[Records excerpted from a collection]
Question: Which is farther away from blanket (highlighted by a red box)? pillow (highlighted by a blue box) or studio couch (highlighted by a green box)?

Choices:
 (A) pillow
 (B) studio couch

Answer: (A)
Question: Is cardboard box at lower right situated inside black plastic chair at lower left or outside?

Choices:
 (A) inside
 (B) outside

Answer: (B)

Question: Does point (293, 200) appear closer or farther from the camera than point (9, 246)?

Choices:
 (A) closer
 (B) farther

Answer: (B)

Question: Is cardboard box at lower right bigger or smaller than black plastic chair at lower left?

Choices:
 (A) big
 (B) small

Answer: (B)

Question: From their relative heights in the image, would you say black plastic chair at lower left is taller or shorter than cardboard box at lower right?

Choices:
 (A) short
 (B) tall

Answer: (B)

» **Exercise instructions**
Collect each line of the material above that contains the string "pillow", matching case exactly.

» **Solution**
Question: Which is farther away from blanket (highlighted by a red box)? pillow (highlighted by a blue box) or studio couch (highlighted by a green box)?
 (A) pillow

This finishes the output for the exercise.